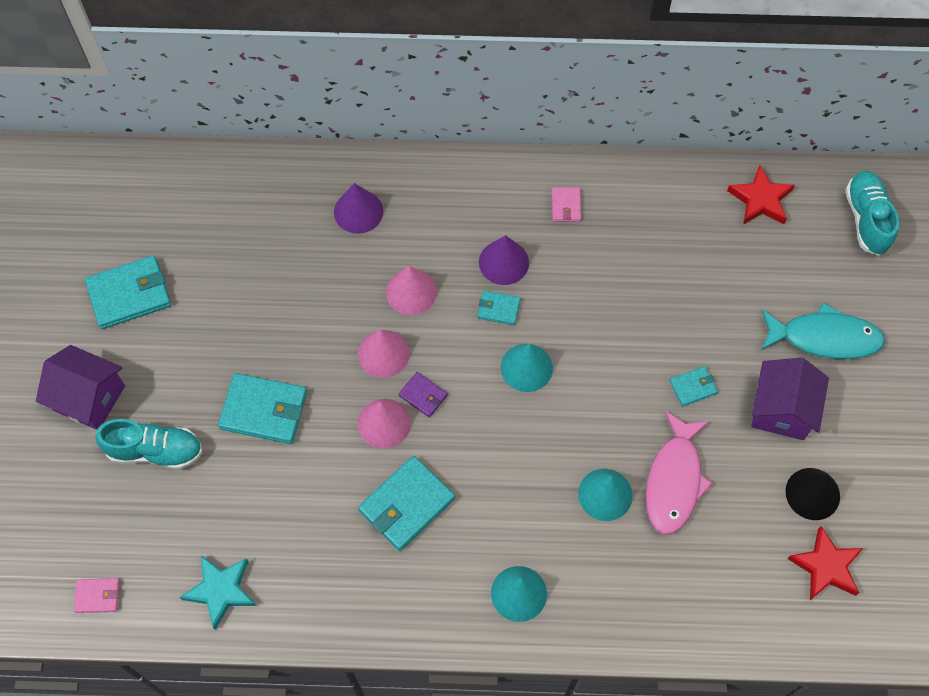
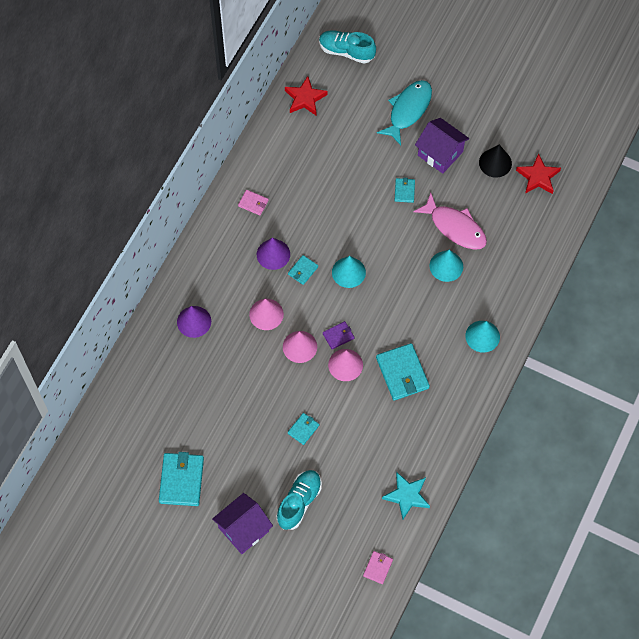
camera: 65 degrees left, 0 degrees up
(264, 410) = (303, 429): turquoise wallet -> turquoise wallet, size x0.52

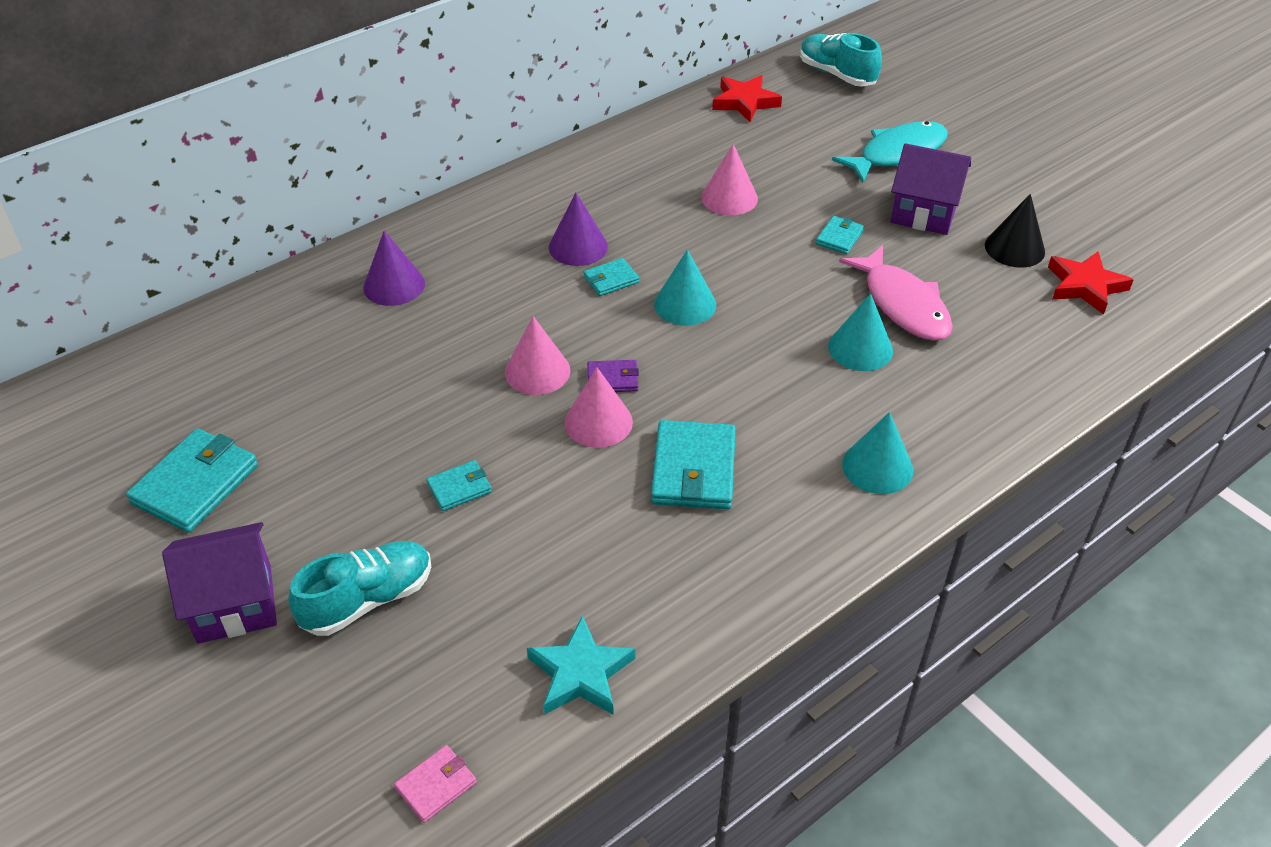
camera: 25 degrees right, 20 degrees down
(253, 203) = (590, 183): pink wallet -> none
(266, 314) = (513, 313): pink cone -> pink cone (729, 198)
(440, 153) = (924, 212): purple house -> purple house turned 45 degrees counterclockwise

# Work request:
Print the data again word for word, pictures excluded.

# Expected answer:
camera: 65 degrees left, 0 degrees up
(264, 410) = (303, 429): turquoise wallet -> turquoise wallet, size x0.52

camera: 25 degrees right, 20 degrees down
(253, 203) = (590, 183): pink wallet -> none
(266, 314) = (513, 313): pink cone -> pink cone (729, 198)
(440, 153) = (924, 212): purple house -> purple house turned 45 degrees counterclockwise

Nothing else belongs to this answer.